— Begin THE DATA —

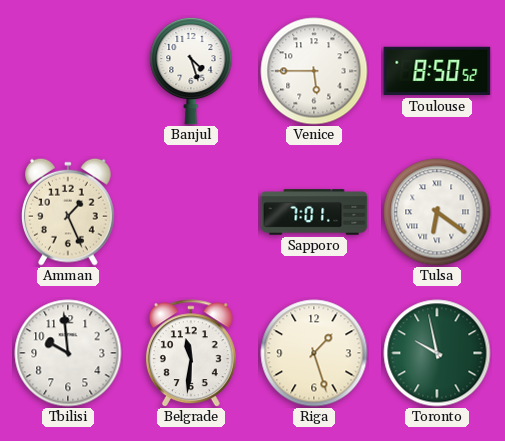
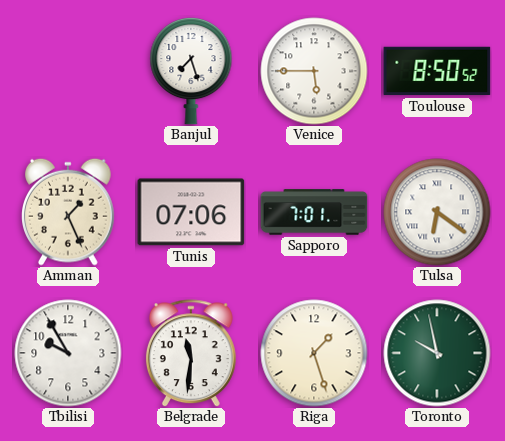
Banjul: 4:27 -> 7:27
Tunis: none -> 07:06
Tbilisi: 9:59 -> 9:55
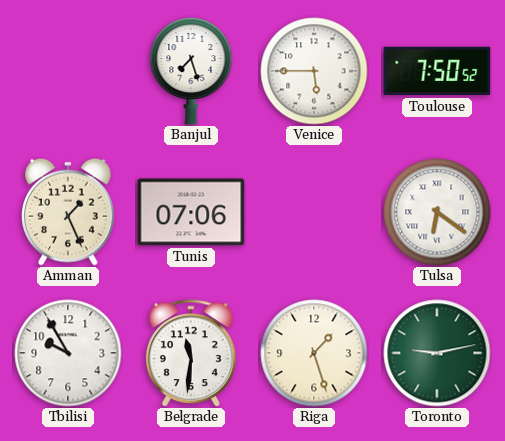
Toulouse: 8:50 -> 7:50
Sapporo: 7:01 -> none
Toronto: 9:58 -> 9:13
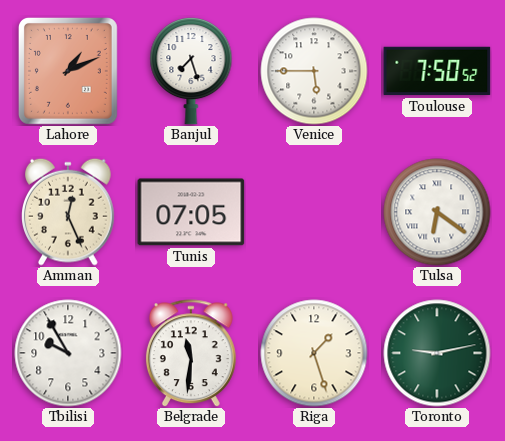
Lahore: none -> 1:11
Amman: 1:26 -> 12:26
Tunis: 07:06 -> 07:05
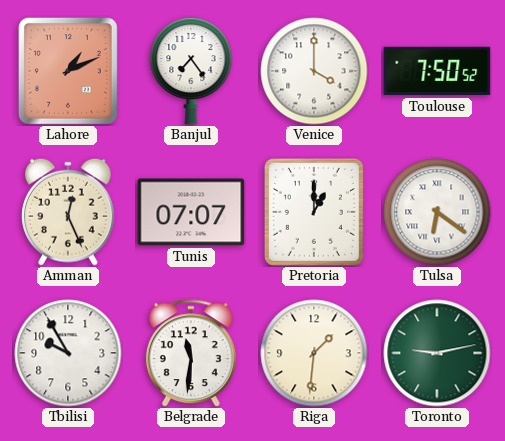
Banjul: 7:27 -> 7:24
Venice: 5:45 -> 4:00
Tunis: 07:05 -> 07:07
Pretoria: none -> 1:00
Riga: 1:27 -> 1:31
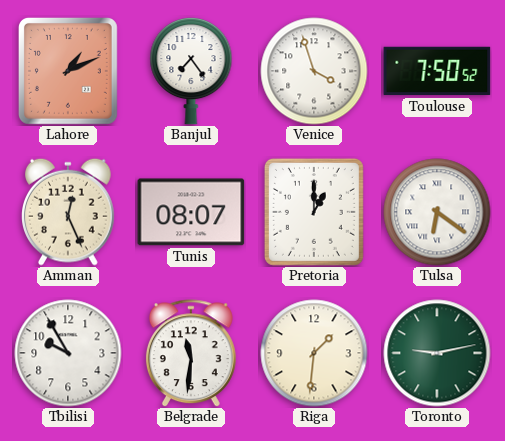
Venice: 4:00 -> 3:57
Tunis: 07:07 -> 08:07
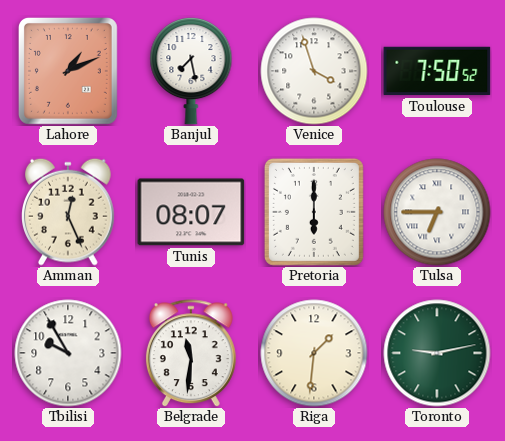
Banjul: 7:24 -> 7:28
Pretoria: 1:00 -> 6:00
Tulsa: 6:21 -> 6:45
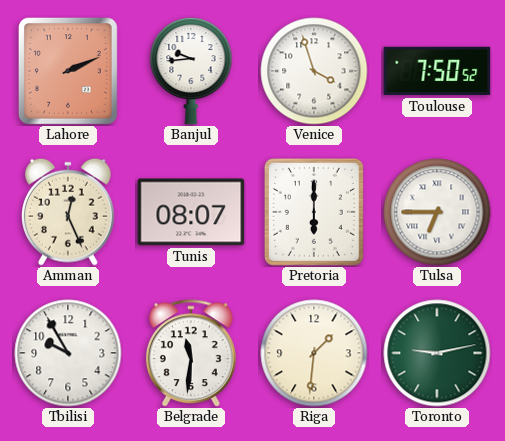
Lahore: 1:11 -> 2:11
Banjul: 7:28 -> 9:44
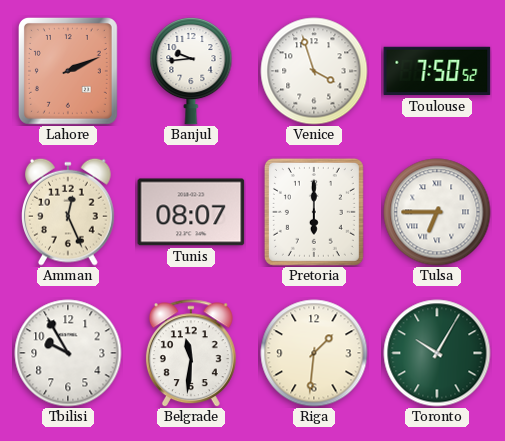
Toronto: 9:13 -> 10:05
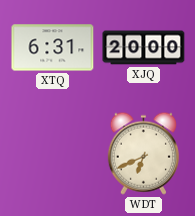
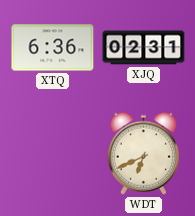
XTQ: 6:31 -> 6:36
XJQ: 20:00 -> 02:31
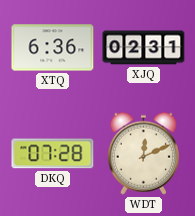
DKQ: none -> 07:28
WDT: 6:41 -> 12:11
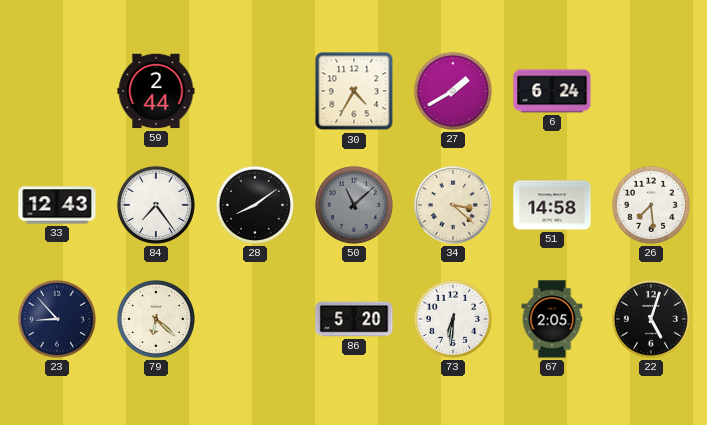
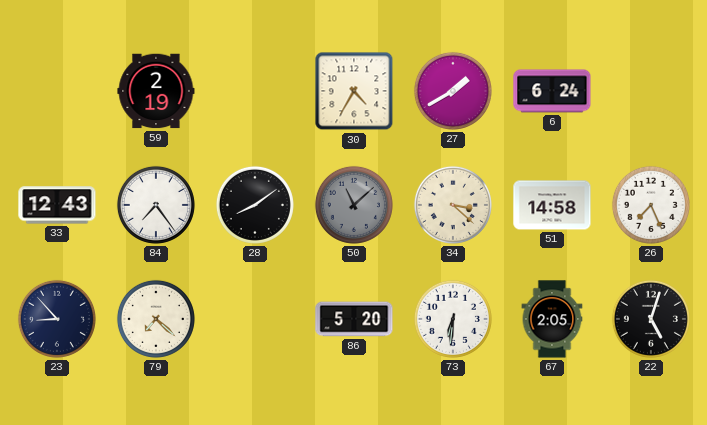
59: 2:44 -> 2:19
26: 7:29 -> 7:26
79: 6:22 -> 7:22
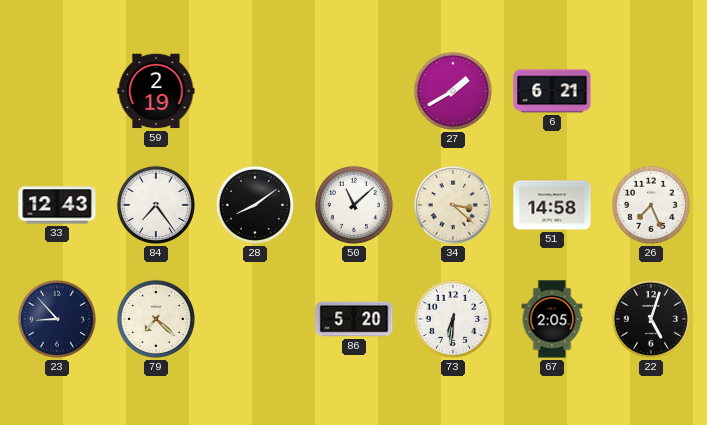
30: 4:35 -> none
6: 6:24 -> 6:21
50 dial: grey -> white
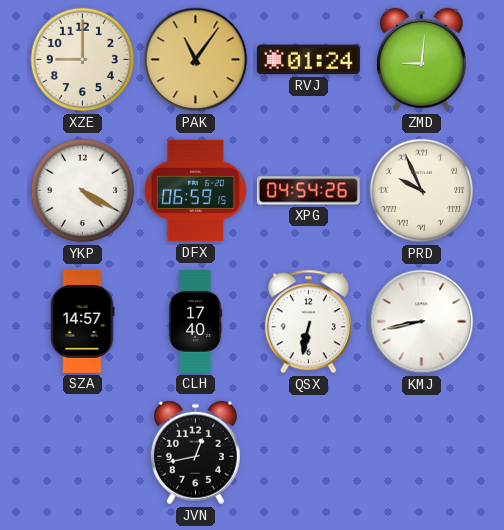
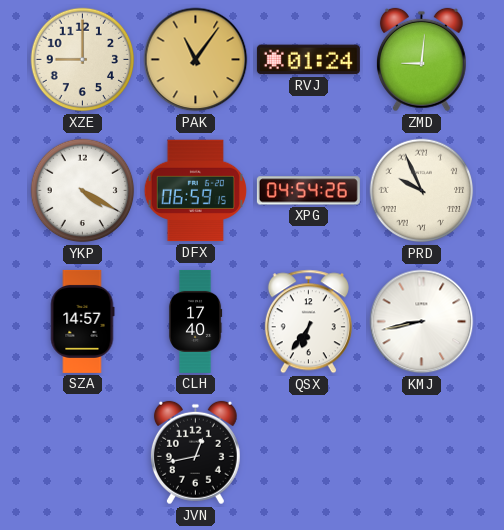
QSX: 6:32 -> 6:36
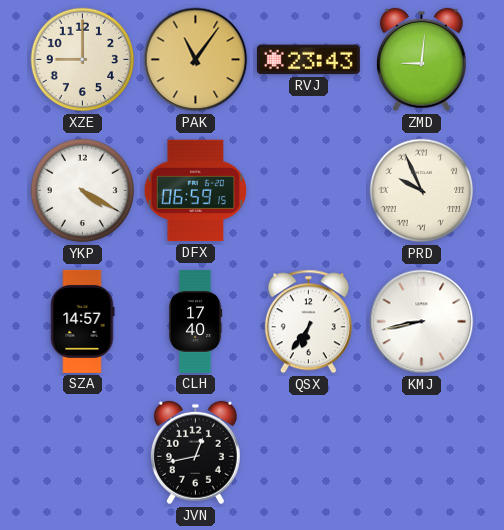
RVJ: 01:24 -> 23:43
XPG: 04:54 -> none
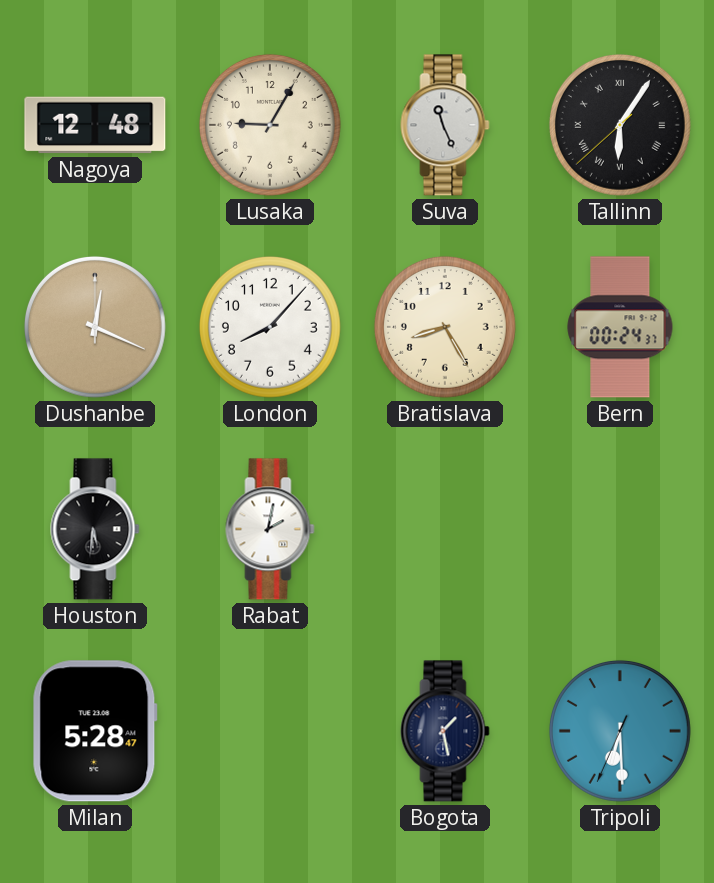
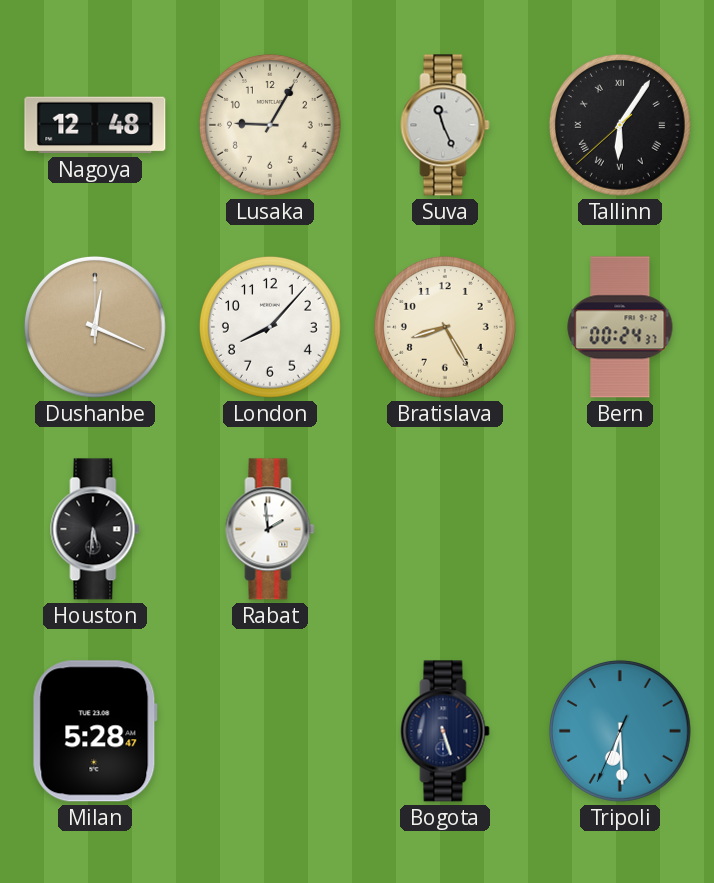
Rabat: 2:02 -> 1:59
Bogota: 1:28 -> 5:27
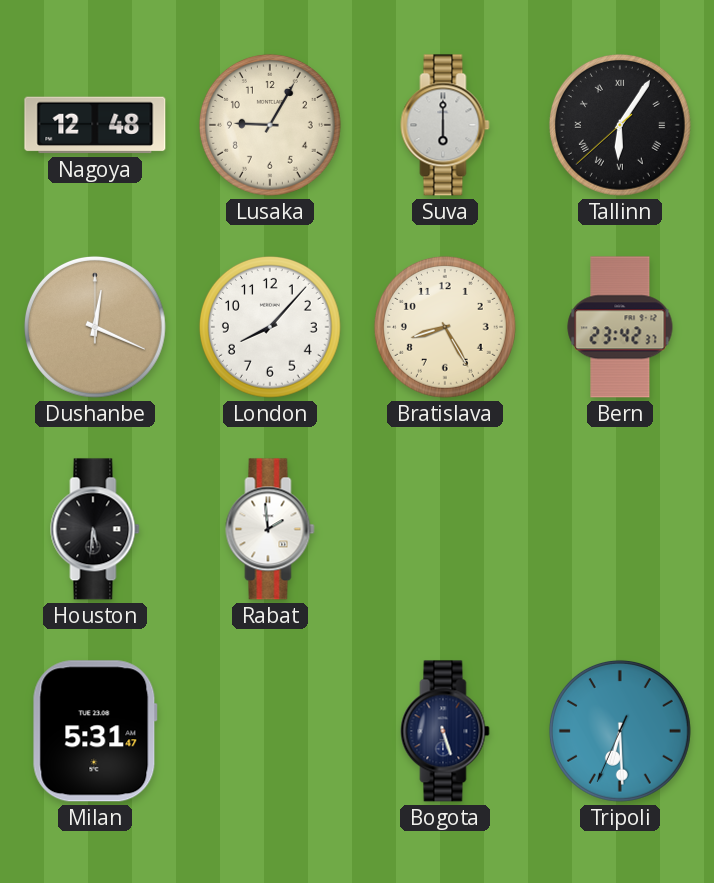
Suva: 11:26 -> 6:00
Bern: 00:24 -> 23:42
Milan: 5:28 -> 5:31
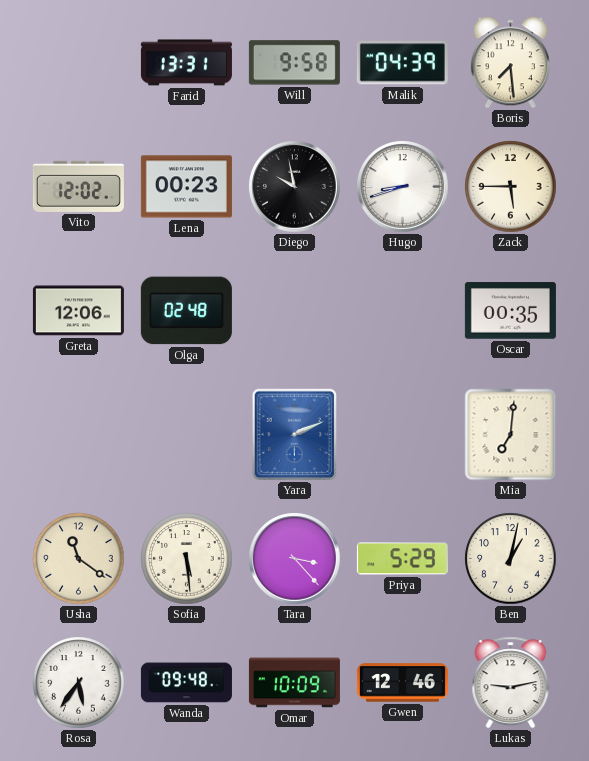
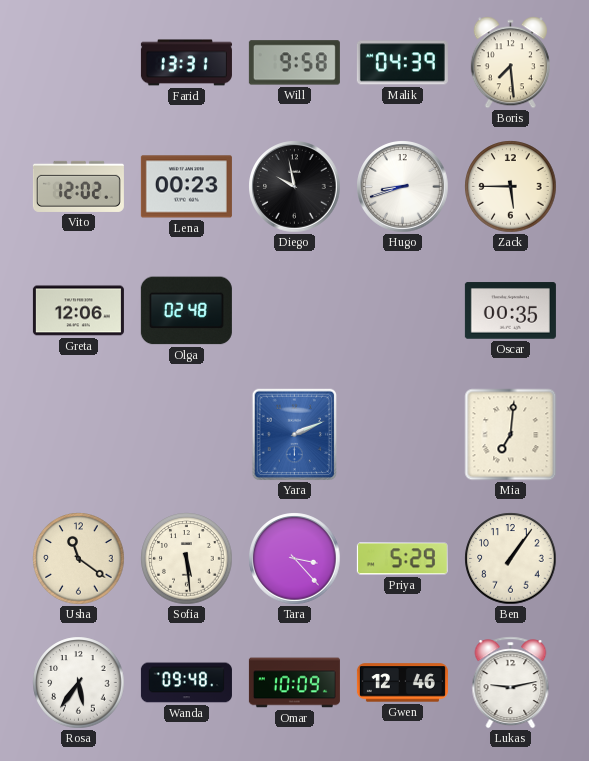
Ben: 1:02 -> 1:06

— End THE DATA —

» **GIVEN INSTRUCTION**
Copy every line above, leaving out the pictures.

» **REPLY**
Banjul: 4:27 -> 7:27
Tunis: none -> 07:06
Tbilisi: 9:59 -> 9:55
Toulouse: 8:50 -> 7:50
Sapporo: 7:01 -> none
Toronto: 9:58 -> 9:13
Lahore: none -> 1:11
Amman: 1:26 -> 12:26
Tunis: 07:06 -> 07:05
Banjul: 7:27 -> 7:24
Venice: 5:45 -> 4:00
Tunis: 07:05 -> 07:07
Pretoria: none -> 1:00
Riga: 1:27 -> 1:31
Venice: 4:00 -> 3:57
Tunis: 07:07 -> 08:07
Banjul: 7:24 -> 7:28
Pretoria: 1:00 -> 6:00
Tulsa: 6:21 -> 6:45
Lahore: 1:11 -> 2:11
Banjul: 7:28 -> 9:44
Toronto: 9:13 -> 10:05
XTQ: 6:31 -> 6:36
XJQ: 20:00 -> 02:31
DKQ: none -> 07:28
WDT: 6:41 -> 12:11
59: 2:44 -> 2:19
26: 7:29 -> 7:26
79: 6:22 -> 7:22
30: 4:35 -> none
6: 6:24 -> 6:21
50 dial: grey -> white
QSX: 6:32 -> 6:36
RVJ: 01:24 -> 23:43
XPG: 04:54 -> none
Rabat: 2:02 -> 1:59
Bogota: 1:28 -> 5:27
Suva: 11:26 -> 6:00
Bern: 00:24 -> 23:42
Milan: 5:28 -> 5:31
Ben: 1:02 -> 1:06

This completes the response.